# GIVEN RECORDS
· · · ·

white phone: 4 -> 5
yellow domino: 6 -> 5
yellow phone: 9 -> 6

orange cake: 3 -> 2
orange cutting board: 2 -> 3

· · · ·

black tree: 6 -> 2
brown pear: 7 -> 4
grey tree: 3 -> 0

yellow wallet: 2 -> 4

· · · ·

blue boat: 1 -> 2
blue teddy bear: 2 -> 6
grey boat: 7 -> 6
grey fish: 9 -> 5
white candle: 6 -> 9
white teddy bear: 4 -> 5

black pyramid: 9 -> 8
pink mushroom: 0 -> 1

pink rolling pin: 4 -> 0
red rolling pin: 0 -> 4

· · · ·

# ASSIGNMENT
Only the lines above from the line with "white candle: 6 -> 9" to the line with "red rolling pin: 0 -> 4", those two lines included, should be reproduced exactly.

# RESPONSE TO THE TASK
white candle: 6 -> 9
white teddy bear: 4 -> 5

black pyramid: 9 -> 8
pink mushroom: 0 -> 1

pink rolling pin: 4 -> 0
red rolling pin: 0 -> 4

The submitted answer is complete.